HOW TO COMPLETE THIS TASK — Repeat exactly the lines of the entries below from the one with "Where the ball/grey" through the one with "The second view lost the soap dispenser/red", both ends included, and nothing else.

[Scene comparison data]
+ + + + +

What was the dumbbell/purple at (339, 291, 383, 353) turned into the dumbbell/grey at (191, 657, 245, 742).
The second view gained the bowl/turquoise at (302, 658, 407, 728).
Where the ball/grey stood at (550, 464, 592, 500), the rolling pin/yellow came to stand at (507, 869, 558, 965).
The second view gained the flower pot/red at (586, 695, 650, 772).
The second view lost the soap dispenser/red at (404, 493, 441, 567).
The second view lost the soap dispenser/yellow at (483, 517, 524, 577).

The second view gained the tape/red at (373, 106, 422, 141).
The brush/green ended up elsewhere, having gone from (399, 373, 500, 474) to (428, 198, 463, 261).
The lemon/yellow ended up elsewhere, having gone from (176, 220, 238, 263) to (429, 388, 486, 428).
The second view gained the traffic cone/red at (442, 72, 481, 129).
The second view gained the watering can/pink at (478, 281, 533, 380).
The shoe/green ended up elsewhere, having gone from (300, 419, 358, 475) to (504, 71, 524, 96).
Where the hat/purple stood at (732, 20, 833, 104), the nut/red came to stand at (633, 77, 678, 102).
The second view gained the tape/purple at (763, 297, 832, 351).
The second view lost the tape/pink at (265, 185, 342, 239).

+ + + + +

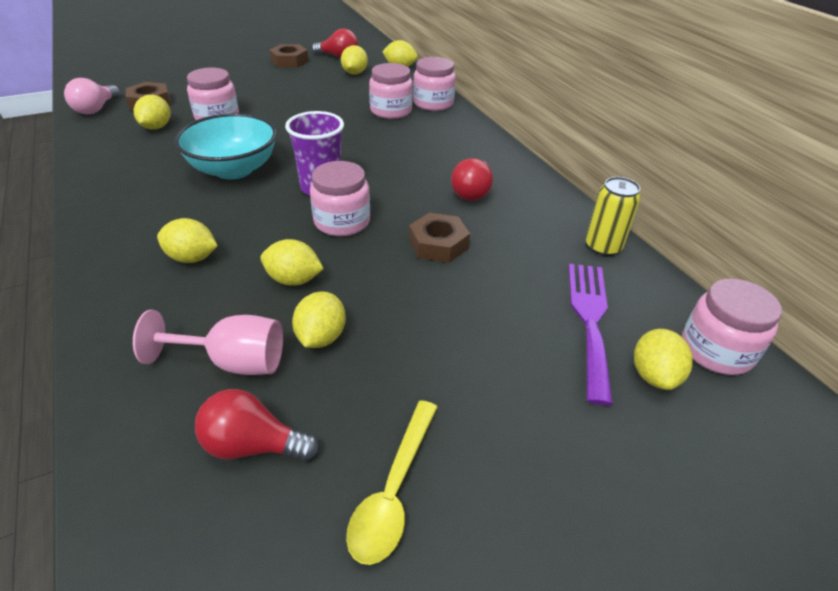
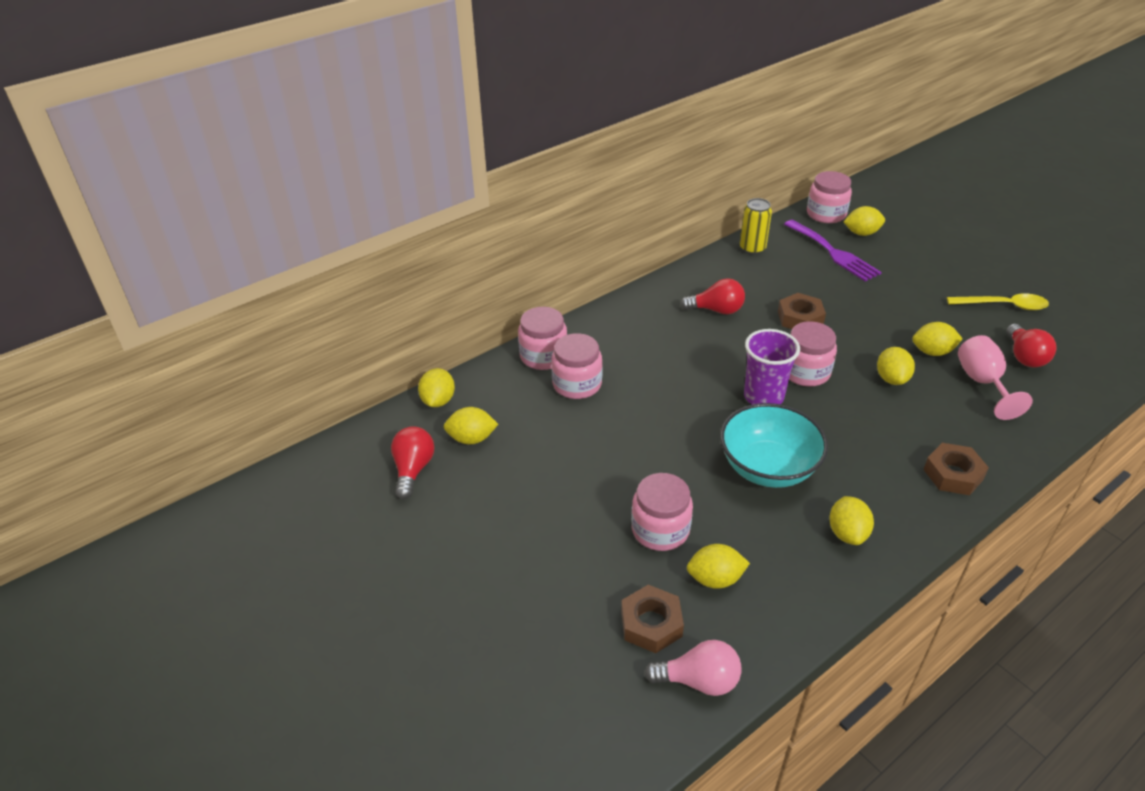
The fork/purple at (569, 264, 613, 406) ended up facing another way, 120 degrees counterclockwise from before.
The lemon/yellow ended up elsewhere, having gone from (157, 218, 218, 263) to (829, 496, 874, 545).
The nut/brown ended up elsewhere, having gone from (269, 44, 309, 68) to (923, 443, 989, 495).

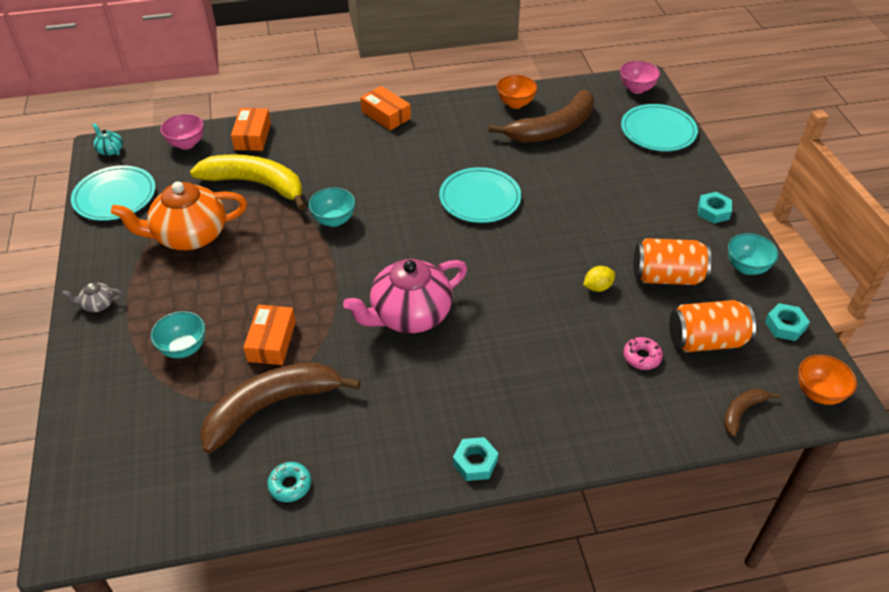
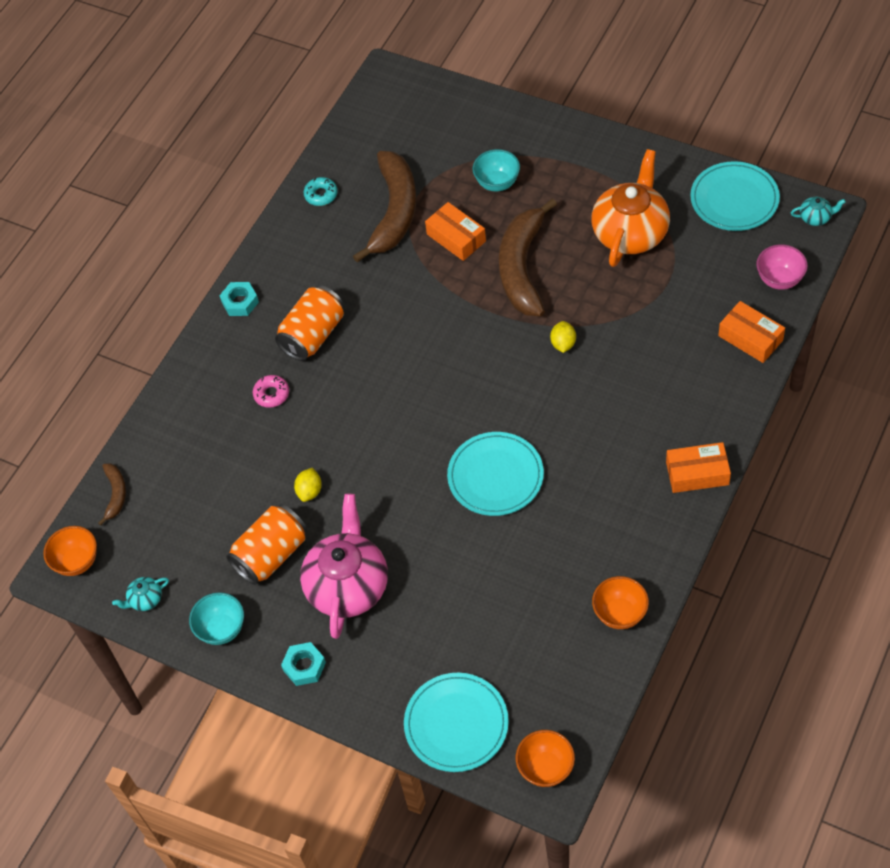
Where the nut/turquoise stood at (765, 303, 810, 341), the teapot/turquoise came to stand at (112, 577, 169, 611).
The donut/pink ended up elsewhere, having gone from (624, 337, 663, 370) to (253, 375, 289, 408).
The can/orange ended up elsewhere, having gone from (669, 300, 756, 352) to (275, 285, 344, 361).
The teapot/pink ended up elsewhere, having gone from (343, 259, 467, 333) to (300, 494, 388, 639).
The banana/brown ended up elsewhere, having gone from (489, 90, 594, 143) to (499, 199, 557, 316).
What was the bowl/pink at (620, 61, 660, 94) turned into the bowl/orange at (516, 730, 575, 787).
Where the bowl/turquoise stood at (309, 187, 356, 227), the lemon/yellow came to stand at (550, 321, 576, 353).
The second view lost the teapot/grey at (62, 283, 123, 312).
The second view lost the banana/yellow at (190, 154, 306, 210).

+ + + + +

TASK RESULT —
Where the ball/grey stood at (550, 464, 592, 500), the rolling pin/yellow came to stand at (507, 869, 558, 965).
The second view gained the flower pot/red at (586, 695, 650, 772).
The second view lost the soap dispenser/red at (404, 493, 441, 567).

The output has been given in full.